Data provided.
------------------------------

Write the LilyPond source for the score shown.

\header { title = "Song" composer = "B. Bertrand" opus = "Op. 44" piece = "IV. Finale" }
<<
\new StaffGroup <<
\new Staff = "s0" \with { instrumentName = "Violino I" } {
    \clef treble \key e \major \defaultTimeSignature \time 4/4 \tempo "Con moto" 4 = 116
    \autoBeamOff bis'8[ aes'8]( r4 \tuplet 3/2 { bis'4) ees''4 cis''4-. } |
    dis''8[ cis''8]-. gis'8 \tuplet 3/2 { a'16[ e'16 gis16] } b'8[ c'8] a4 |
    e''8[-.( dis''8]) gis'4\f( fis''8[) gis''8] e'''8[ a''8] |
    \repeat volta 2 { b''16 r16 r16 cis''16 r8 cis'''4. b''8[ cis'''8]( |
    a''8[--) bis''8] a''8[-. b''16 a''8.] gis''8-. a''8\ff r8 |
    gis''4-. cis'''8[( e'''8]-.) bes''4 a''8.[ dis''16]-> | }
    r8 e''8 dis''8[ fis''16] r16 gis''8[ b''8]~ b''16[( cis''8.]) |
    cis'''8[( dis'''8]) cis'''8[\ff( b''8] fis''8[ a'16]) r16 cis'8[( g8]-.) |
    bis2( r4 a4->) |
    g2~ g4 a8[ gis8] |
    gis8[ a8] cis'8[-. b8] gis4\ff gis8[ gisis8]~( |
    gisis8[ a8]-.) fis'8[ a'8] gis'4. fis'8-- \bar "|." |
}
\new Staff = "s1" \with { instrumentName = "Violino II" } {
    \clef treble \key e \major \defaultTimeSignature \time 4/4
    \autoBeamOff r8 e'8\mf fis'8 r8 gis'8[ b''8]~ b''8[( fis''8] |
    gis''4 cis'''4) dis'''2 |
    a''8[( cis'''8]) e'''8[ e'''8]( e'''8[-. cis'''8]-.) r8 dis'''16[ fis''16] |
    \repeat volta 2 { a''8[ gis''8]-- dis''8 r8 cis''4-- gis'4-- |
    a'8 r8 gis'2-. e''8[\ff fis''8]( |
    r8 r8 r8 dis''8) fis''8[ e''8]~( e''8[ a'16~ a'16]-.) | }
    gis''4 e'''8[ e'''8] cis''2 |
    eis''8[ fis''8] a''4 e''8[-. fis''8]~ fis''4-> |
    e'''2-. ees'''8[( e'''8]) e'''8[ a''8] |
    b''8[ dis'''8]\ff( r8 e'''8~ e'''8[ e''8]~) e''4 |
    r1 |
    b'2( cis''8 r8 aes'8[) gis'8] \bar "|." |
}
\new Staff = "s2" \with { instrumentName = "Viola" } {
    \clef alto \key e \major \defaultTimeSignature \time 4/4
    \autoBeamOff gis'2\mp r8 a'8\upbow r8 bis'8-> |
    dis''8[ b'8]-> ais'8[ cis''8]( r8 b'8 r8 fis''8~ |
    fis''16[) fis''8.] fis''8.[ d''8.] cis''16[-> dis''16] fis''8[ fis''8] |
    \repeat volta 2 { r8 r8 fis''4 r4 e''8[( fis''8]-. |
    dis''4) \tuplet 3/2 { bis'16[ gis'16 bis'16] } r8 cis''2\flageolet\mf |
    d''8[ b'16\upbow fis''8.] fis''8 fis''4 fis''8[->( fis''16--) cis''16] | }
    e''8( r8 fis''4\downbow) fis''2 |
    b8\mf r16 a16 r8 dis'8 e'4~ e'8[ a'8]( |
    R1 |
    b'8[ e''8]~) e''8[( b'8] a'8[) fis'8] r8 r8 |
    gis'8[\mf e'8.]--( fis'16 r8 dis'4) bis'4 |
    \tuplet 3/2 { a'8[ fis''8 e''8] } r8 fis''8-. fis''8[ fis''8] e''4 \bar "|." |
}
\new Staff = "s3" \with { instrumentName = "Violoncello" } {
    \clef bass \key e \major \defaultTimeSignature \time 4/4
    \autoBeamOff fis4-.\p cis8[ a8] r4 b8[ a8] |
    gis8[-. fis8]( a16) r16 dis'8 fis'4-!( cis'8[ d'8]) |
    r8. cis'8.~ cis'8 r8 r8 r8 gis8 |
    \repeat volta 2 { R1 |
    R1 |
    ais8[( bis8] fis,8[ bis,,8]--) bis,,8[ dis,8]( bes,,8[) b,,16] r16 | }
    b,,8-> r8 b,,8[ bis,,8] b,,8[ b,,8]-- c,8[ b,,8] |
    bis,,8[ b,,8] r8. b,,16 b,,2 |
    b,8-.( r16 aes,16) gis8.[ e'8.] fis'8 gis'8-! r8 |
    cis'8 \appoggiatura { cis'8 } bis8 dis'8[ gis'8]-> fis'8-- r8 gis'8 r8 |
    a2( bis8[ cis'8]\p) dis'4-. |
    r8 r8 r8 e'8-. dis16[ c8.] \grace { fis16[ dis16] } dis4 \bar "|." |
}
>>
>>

------------------------------

What this task involves.
Identify every line in the entries above that contains the string "repeat", and copy each of those lines. Case counts when matching.

Output.
    \repeat volta 2 { b''16 r16 r16 cis''16 r8 cis'''4. b''8[ cis'''8]( |
    \repeat volta 2 { a''8[ gis''8]-- dis''8 r8 cis''4-- gis'4-- |
    \repeat volta 2 { r8 r8 fis''4 r4 e''8[( fis''8]-. |
    \repeat volta 2 { R1 |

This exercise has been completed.